### Problem details
Each record should be output exactly, with every character kept.
┌──
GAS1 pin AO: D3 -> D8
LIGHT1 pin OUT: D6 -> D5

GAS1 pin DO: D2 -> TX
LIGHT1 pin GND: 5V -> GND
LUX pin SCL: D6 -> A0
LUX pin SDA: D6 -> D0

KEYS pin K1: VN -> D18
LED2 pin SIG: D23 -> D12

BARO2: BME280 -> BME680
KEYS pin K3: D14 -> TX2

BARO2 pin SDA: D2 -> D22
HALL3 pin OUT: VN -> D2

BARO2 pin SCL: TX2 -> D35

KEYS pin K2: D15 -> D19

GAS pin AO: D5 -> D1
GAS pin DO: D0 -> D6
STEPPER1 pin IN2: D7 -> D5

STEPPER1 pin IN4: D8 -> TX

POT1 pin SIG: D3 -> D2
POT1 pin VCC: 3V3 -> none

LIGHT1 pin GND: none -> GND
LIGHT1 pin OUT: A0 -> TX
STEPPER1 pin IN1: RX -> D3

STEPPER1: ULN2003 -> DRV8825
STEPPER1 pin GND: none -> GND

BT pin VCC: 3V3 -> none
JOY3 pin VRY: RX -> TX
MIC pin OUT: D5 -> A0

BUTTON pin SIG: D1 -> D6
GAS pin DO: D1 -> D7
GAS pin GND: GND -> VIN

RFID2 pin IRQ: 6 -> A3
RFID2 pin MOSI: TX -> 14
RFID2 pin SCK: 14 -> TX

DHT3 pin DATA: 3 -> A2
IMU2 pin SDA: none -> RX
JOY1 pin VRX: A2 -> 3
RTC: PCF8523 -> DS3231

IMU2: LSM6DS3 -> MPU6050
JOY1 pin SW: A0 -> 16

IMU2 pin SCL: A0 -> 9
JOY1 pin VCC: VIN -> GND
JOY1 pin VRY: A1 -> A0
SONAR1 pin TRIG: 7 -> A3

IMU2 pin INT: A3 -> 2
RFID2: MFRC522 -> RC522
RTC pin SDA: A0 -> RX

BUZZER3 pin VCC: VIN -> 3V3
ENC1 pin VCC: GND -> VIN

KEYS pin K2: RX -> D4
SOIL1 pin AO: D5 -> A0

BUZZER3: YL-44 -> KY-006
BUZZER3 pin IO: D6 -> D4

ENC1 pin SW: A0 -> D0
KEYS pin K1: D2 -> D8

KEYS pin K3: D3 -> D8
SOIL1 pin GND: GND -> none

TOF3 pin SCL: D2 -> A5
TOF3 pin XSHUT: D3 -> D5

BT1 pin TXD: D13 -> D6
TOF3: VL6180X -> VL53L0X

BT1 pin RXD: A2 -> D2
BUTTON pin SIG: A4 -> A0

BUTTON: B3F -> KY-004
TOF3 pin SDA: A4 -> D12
└──
### Response for this exercise
GAS1 pin AO: D3 -> D8
LIGHT1 pin OUT: D6 -> D5

GAS1 pin DO: D2 -> TX
LIGHT1 pin GND: 5V -> GND
LUX pin SCL: D6 -> A0
LUX pin SDA: D6 -> D0

KEYS pin K1: VN -> D18
LED2 pin SIG: D23 -> D12

BARO2: BME280 -> BME680
KEYS pin K3: D14 -> TX2

BARO2 pin SDA: D2 -> D22
HALL3 pin OUT: VN -> D2

BARO2 pin SCL: TX2 -> D35

KEYS pin K2: D15 -> D19

GAS pin AO: D5 -> D1
GAS pin DO: D0 -> D6
STEPPER1 pin IN2: D7 -> D5

STEPPER1 pin IN4: D8 -> TX

POT1 pin SIG: D3 -> D2
POT1 pin VCC: 3V3 -> none

LIGHT1 pin GND: none -> GND
LIGHT1 pin OUT: A0 -> TX
STEPPER1 pin IN1: RX -> D3

STEPPER1: ULN2003 -> DRV8825
STEPPER1 pin GND: none -> GND

BT pin VCC: 3V3 -> none
JOY3 pin VRY: RX -> TX
MIC pin OUT: D5 -> A0

BUTTON pin SIG: D1 -> D6
GAS pin DO: D1 -> D7
GAS pin GND: GND -> VIN

RFID2 pin IRQ: 6 -> A3
RFID2 pin MOSI: TX -> 14
RFID2 pin SCK: 14 -> TX

DHT3 pin DATA: 3 -> A2
IMU2 pin SDA: none -> RX
JOY1 pin VRX: A2 -> 3
RTC: PCF8523 -> DS3231

IMU2: LSM6DS3 -> MPU6050
JOY1 pin SW: A0 -> 16

IMU2 pin SCL: A0 -> 9
JOY1 pin VCC: VIN -> GND
JOY1 pin VRY: A1 -> A0
SONAR1 pin TRIG: 7 -> A3

IMU2 pin INT: A3 -> 2
RFID2: MFRC522 -> RC522
RTC pin SDA: A0 -> RX

BUZZER3 pin VCC: VIN -> 3V3
ENC1 pin VCC: GND -> VIN

KEYS pin K2: RX -> D4
SOIL1 pin AO: D5 -> A0

BUZZER3: YL-44 -> KY-006
BUZZER3 pin IO: D6 -> D4

ENC1 pin SW: A0 -> D0
KEYS pin K1: D2 -> D8

KEYS pin K3: D3 -> D8
SOIL1 pin GND: GND -> none

TOF3 pin SCL: D2 -> A5
TOF3 pin XSHUT: D3 -> D5

BT1 pin TXD: D13 -> D6
TOF3: VL6180X -> VL53L0X

BT1 pin RXD: A2 -> D2
BUTTON pin SIG: A4 -> A0

BUTTON: B3F -> KY-004
TOF3 pin SDA: A4 -> D12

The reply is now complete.